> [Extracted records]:
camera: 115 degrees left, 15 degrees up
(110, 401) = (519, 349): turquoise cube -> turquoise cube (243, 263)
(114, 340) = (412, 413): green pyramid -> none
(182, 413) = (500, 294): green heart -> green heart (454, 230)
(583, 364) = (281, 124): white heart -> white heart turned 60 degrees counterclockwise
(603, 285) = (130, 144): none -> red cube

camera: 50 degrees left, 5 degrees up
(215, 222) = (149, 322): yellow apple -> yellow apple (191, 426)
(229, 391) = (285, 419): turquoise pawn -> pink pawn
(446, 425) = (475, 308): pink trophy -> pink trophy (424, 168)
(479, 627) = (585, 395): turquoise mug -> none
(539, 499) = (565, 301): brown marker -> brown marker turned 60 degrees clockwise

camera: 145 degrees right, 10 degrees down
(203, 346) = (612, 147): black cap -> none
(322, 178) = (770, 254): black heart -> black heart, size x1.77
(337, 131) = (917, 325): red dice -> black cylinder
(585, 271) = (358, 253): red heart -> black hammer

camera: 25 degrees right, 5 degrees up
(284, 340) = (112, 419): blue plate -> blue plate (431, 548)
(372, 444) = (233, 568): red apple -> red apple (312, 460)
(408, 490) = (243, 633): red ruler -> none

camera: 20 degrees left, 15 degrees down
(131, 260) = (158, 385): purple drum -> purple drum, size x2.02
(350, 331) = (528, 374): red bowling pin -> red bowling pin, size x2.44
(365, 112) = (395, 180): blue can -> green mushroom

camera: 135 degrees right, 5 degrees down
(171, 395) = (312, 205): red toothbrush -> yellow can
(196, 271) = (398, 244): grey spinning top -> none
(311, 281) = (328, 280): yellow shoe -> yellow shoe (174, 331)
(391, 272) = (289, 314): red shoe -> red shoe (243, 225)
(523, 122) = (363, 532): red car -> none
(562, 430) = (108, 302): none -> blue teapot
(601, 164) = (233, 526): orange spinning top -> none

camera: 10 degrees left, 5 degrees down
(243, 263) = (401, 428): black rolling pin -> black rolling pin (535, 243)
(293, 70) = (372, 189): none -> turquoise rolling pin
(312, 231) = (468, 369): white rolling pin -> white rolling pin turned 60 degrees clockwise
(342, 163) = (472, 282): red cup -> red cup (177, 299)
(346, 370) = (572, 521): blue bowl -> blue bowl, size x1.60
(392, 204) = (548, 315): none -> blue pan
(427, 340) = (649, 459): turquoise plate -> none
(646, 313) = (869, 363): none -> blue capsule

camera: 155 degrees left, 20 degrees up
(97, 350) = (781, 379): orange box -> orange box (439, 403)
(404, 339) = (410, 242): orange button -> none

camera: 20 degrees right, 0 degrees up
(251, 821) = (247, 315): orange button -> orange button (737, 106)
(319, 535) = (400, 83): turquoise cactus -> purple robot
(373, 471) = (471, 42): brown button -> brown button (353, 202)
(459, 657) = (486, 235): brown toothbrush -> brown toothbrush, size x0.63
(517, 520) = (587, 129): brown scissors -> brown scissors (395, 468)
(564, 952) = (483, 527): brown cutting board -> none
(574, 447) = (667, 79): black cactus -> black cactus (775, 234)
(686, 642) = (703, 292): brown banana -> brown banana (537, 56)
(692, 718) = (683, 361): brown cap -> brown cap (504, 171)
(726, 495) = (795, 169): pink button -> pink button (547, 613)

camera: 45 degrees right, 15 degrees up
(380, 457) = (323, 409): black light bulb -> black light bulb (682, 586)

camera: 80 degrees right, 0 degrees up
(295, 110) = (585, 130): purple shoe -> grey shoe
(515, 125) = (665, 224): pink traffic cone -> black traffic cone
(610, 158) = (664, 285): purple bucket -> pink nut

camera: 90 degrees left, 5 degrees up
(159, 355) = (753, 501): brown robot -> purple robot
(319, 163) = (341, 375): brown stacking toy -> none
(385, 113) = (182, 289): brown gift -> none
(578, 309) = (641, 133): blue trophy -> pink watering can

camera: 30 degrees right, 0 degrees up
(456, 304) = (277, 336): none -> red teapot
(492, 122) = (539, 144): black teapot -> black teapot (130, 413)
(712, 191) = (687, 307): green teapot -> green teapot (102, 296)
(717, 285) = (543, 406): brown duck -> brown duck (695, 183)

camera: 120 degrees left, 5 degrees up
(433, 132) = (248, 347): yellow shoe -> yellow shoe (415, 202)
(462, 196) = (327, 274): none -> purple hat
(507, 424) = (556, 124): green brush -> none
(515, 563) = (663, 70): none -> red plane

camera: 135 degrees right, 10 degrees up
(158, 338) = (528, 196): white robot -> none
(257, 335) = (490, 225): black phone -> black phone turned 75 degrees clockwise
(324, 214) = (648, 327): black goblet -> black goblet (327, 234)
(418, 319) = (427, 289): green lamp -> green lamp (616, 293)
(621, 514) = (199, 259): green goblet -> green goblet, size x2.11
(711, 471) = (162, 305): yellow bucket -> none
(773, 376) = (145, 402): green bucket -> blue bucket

> [Problem]:
Take the data above and reproduce it exactly.

> [Result of the exercise]:
camera: 115 degrees left, 15 degrees up
(110, 401) = (519, 349): turquoise cube -> turquoise cube (243, 263)
(114, 340) = (412, 413): green pyramid -> none
(182, 413) = (500, 294): green heart -> green heart (454, 230)
(583, 364) = (281, 124): white heart -> white heart turned 60 degrees counterclockwise
(603, 285) = (130, 144): none -> red cube

camera: 50 degrees left, 5 degrees up
(215, 222) = (149, 322): yellow apple -> yellow apple (191, 426)
(229, 391) = (285, 419): turquoise pawn -> pink pawn
(446, 425) = (475, 308): pink trophy -> pink trophy (424, 168)
(479, 627) = (585, 395): turquoise mug -> none
(539, 499) = (565, 301): brown marker -> brown marker turned 60 degrees clockwise

camera: 145 degrees right, 10 degrees down
(203, 346) = (612, 147): black cap -> none
(322, 178) = (770, 254): black heart -> black heart, size x1.77
(337, 131) = (917, 325): red dice -> black cylinder
(585, 271) = (358, 253): red heart -> black hammer

camera: 25 degrees right, 5 degrees up
(284, 340) = (112, 419): blue plate -> blue plate (431, 548)
(372, 444) = (233, 568): red apple -> red apple (312, 460)
(408, 490) = (243, 633): red ruler -> none

camera: 20 degrees left, 15 degrees down
(131, 260) = (158, 385): purple drum -> purple drum, size x2.02
(350, 331) = (528, 374): red bowling pin -> red bowling pin, size x2.44
(365, 112) = (395, 180): blue can -> green mushroom

camera: 135 degrees right, 5 degrees down
(171, 395) = (312, 205): red toothbrush -> yellow can
(196, 271) = (398, 244): grey spinning top -> none
(311, 281) = (328, 280): yellow shoe -> yellow shoe (174, 331)
(391, 272) = (289, 314): red shoe -> red shoe (243, 225)
(523, 122) = (363, 532): red car -> none
(562, 430) = (108, 302): none -> blue teapot
(601, 164) = (233, 526): orange spinning top -> none

camera: 10 degrees left, 5 degrees down
(243, 263) = (401, 428): black rolling pin -> black rolling pin (535, 243)
(293, 70) = (372, 189): none -> turquoise rolling pin
(312, 231) = (468, 369): white rolling pin -> white rolling pin turned 60 degrees clockwise
(342, 163) = (472, 282): red cup -> red cup (177, 299)
(346, 370) = (572, 521): blue bowl -> blue bowl, size x1.60
(392, 204) = (548, 315): none -> blue pan
(427, 340) = (649, 459): turquoise plate -> none
(646, 313) = (869, 363): none -> blue capsule

camera: 155 degrees left, 20 degrees up
(97, 350) = (781, 379): orange box -> orange box (439, 403)
(404, 339) = (410, 242): orange button -> none

camera: 20 degrees right, 0 degrees up
(251, 821) = (247, 315): orange button -> orange button (737, 106)
(319, 535) = (400, 83): turquoise cactus -> purple robot
(373, 471) = (471, 42): brown button -> brown button (353, 202)
(459, 657) = (486, 235): brown toothbrush -> brown toothbrush, size x0.63
(517, 520) = (587, 129): brown scissors -> brown scissors (395, 468)
(564, 952) = (483, 527): brown cutting board -> none
(574, 447) = (667, 79): black cactus -> black cactus (775, 234)
(686, 642) = (703, 292): brown banana -> brown banana (537, 56)
(692, 718) = (683, 361): brown cap -> brown cap (504, 171)
(726, 495) = (795, 169): pink button -> pink button (547, 613)

camera: 45 degrees right, 15 degrees up
(380, 457) = (323, 409): black light bulb -> black light bulb (682, 586)

camera: 80 degrees right, 0 degrees up
(295, 110) = (585, 130): purple shoe -> grey shoe
(515, 125) = (665, 224): pink traffic cone -> black traffic cone
(610, 158) = (664, 285): purple bucket -> pink nut

camera: 90 degrees left, 5 degrees up
(159, 355) = (753, 501): brown robot -> purple robot
(319, 163) = (341, 375): brown stacking toy -> none
(385, 113) = (182, 289): brown gift -> none
(578, 309) = (641, 133): blue trophy -> pink watering can

camera: 30 degrees right, 0 degrees up
(456, 304) = (277, 336): none -> red teapot
(492, 122) = (539, 144): black teapot -> black teapot (130, 413)
(712, 191) = (687, 307): green teapot -> green teapot (102, 296)
(717, 285) = (543, 406): brown duck -> brown duck (695, 183)

camera: 120 degrees left, 5 degrees up
(433, 132) = (248, 347): yellow shoe -> yellow shoe (415, 202)
(462, 196) = (327, 274): none -> purple hat
(507, 424) = (556, 124): green brush -> none
(515, 563) = (663, 70): none -> red plane

camera: 135 degrees right, 10 degrees up
(158, 338) = (528, 196): white robot -> none
(257, 335) = (490, 225): black phone -> black phone turned 75 degrees clockwise
(324, 214) = (648, 327): black goblet -> black goblet (327, 234)
(418, 319) = (427, 289): green lamp -> green lamp (616, 293)
(621, 514) = (199, 259): green goblet -> green goblet, size x2.11
(711, 471) = (162, 305): yellow bucket -> none
(773, 376) = (145, 402): green bucket -> blue bucket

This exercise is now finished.